» EXERCISE INSTRUCTIONS
Using the listing that follows, filter out every line lacking the string "none" and return the rest.

» SOURCE MATERIAL
-----

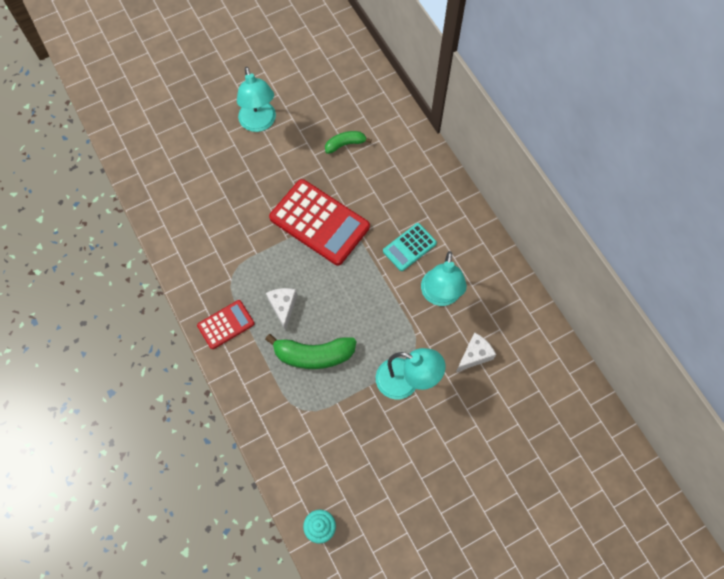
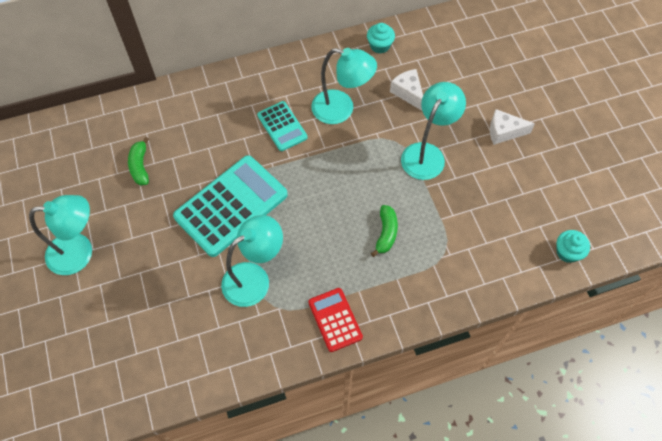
camera: 80 degrees left, 5 degrees down
(255, 255) = (254, 278): none -> turquoise lamp
(283, 307) = (325, 256): white cheese -> white cheese (504, 132)
(313, 355) = (386, 233): green banana -> green banana, size x0.59
(319, 222) = (231, 206): red calculator -> turquoise calculator
(527, 320) = (379, 46): none -> turquoise cupcake

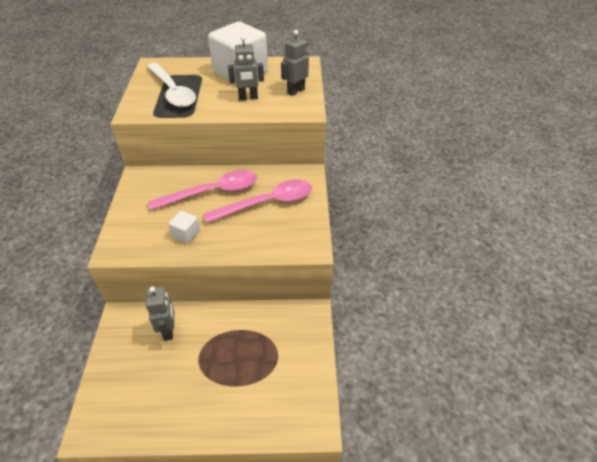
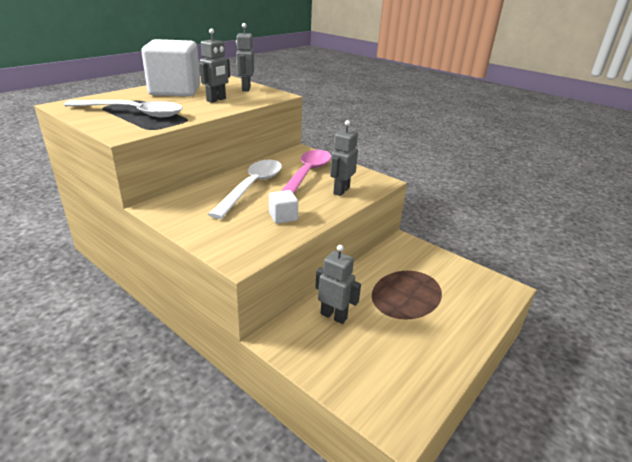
camera: 50 degrees left, 15 degrees down
(212, 192) = (252, 187): pink spoon -> white spoon
(263, 236) = (341, 191): none -> grey robot

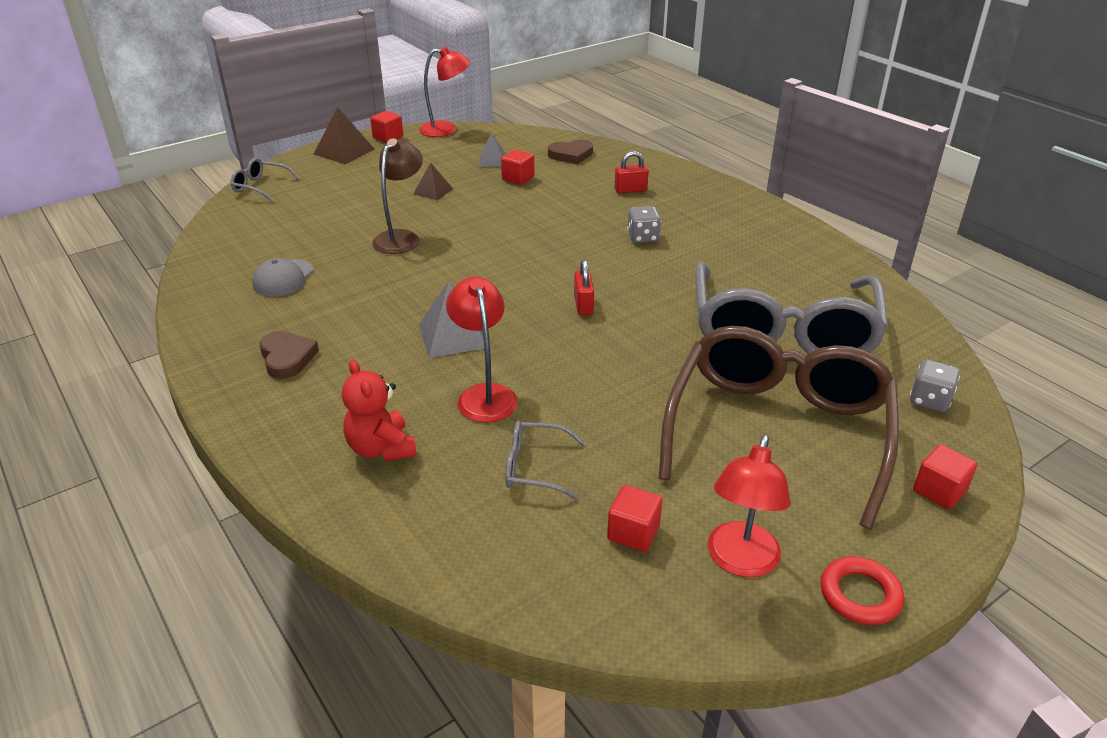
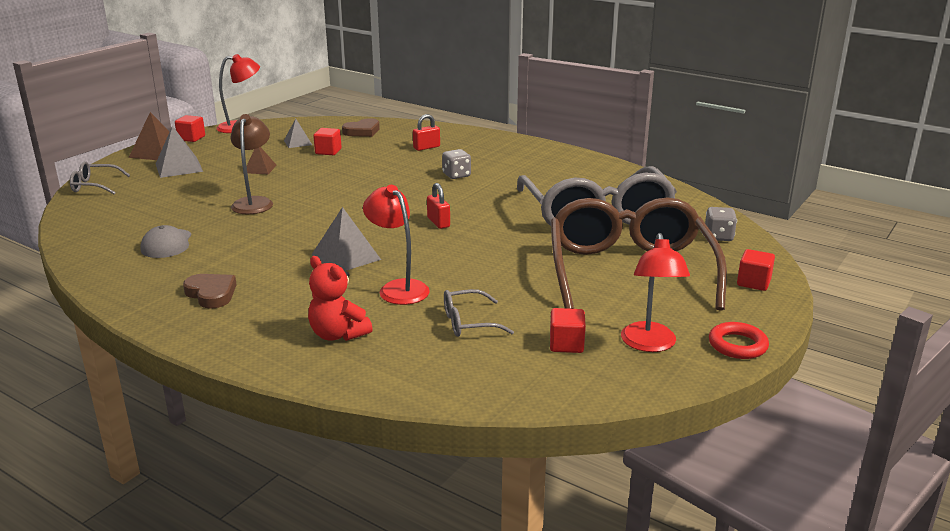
camera: 20 degrees left, 10 degrees down
(353, 175) = (179, 167): none -> grey pyramid

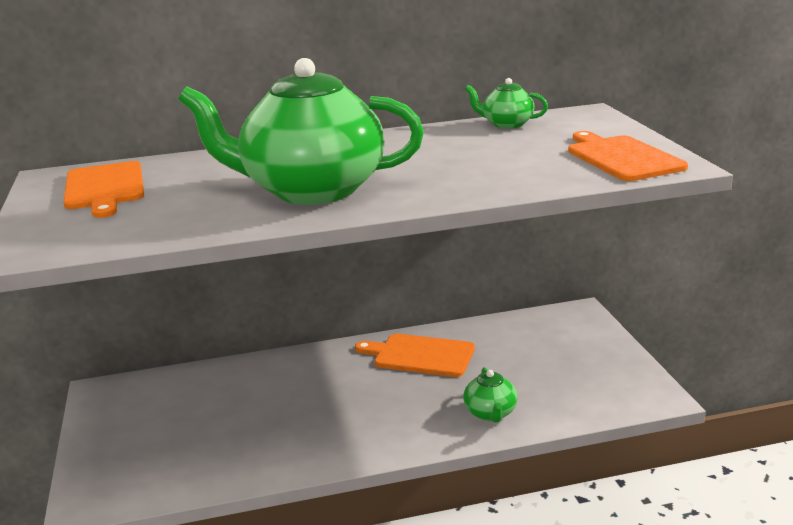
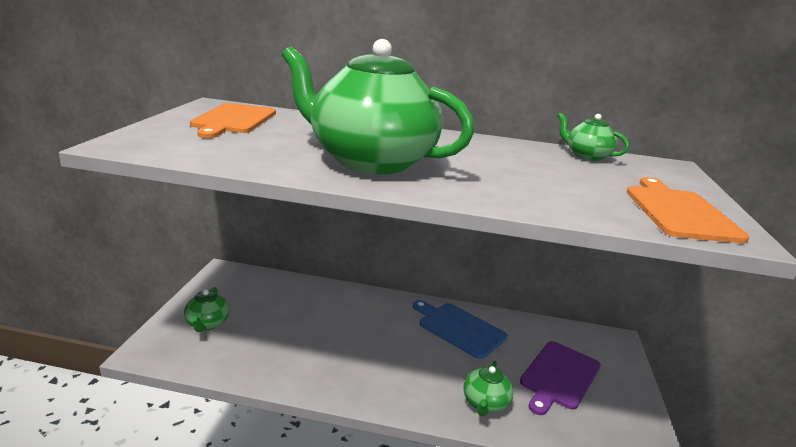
camera: 20 degrees right, 0 degrees up
(133, 450) = (207, 324): none -> green teapot
(420, 355) = (459, 328): orange cutting board -> blue cutting board
(545, 364) = (559, 376): none -> purple cutting board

-----

» EXERCISE RESULT
(255, 255) = (254, 278): none -> turquoise lamp
(527, 320) = (379, 46): none -> turquoise cupcake
(263, 236) = (341, 191): none -> grey robot
(353, 175) = (179, 167): none -> grey pyramid
(133, 450) = (207, 324): none -> green teapot
(545, 364) = (559, 376): none -> purple cutting board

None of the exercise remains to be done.